# RECORDS SUPPLIED
•••
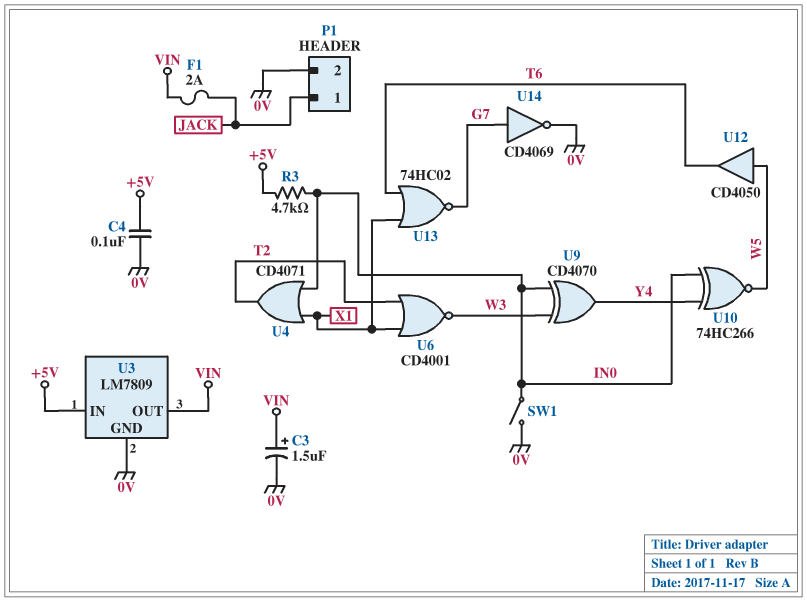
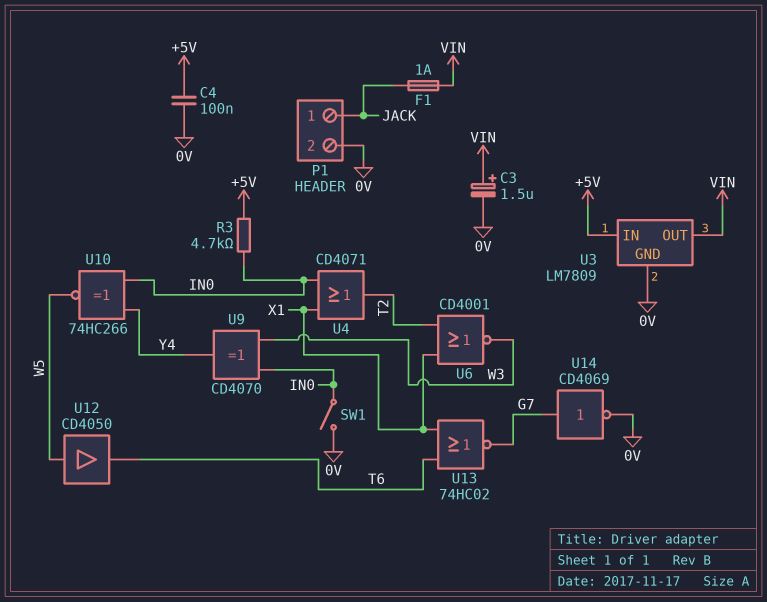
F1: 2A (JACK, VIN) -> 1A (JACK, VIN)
•••
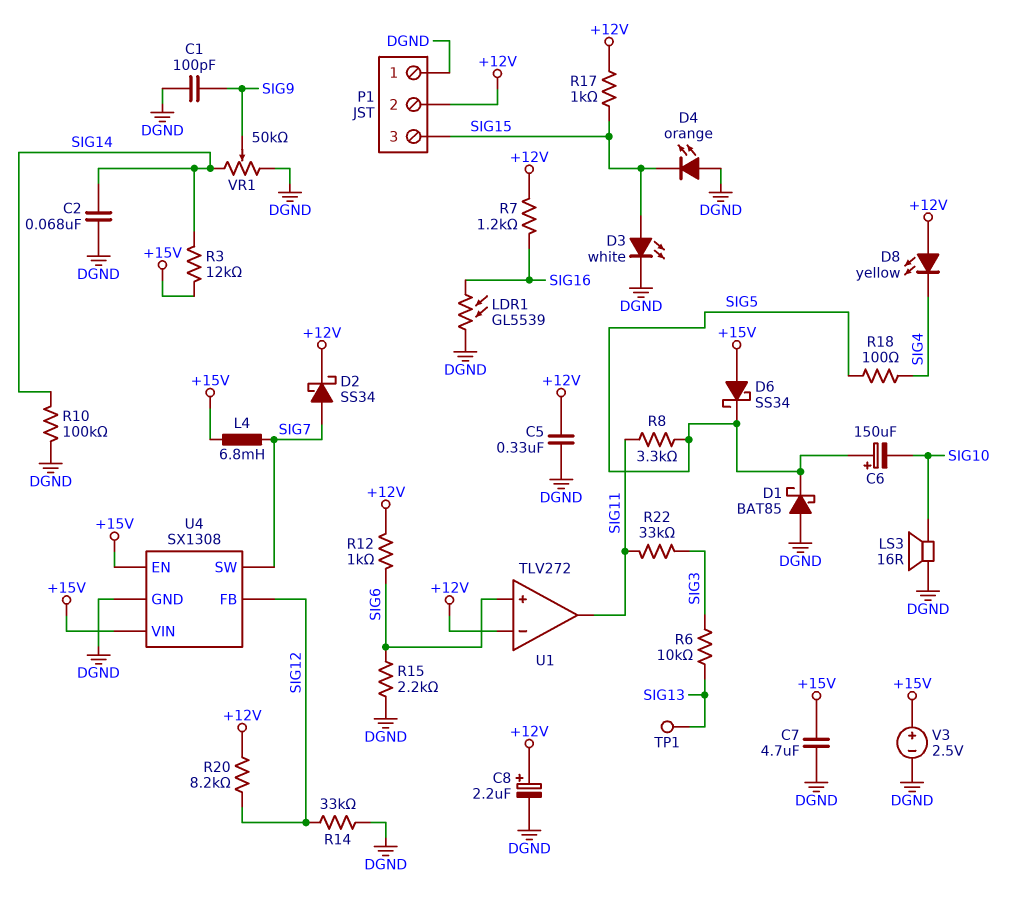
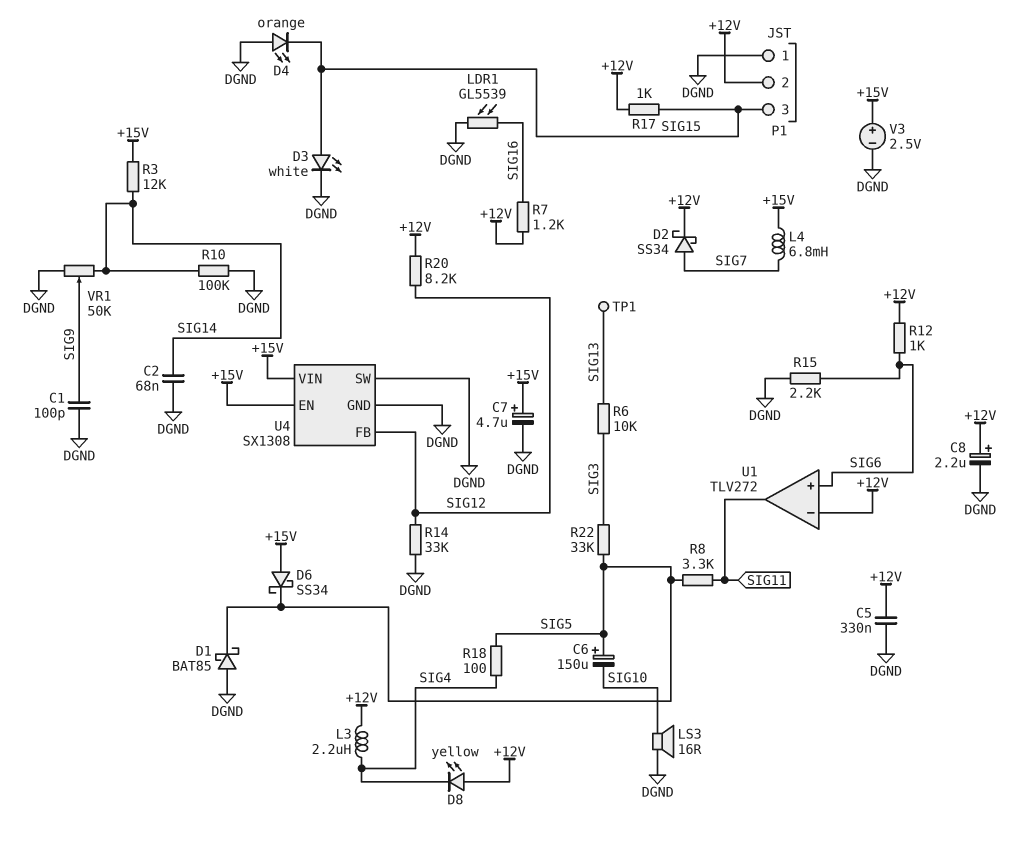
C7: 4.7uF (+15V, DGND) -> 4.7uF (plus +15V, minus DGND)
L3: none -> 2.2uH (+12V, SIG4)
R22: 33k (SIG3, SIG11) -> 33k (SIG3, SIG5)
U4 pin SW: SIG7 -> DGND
•••
# PROBLEM STATEMENT
Taking the lines above, repeat exactly those from the line that contains "C7: 4.7uF (+15V, DGND)" through the line that contains "U4 pin SW: SIG7 -> DGND", and both of those lines as well. Include nothing else.

# TASK SOLUTION
C7: 4.7uF (+15V, DGND) -> 4.7uF (plus +15V, minus DGND)
L3: none -> 2.2uH (+12V, SIG4)
R22: 33k (SIG3, SIG11) -> 33k (SIG3, SIG5)
U4 pin SW: SIG7 -> DGND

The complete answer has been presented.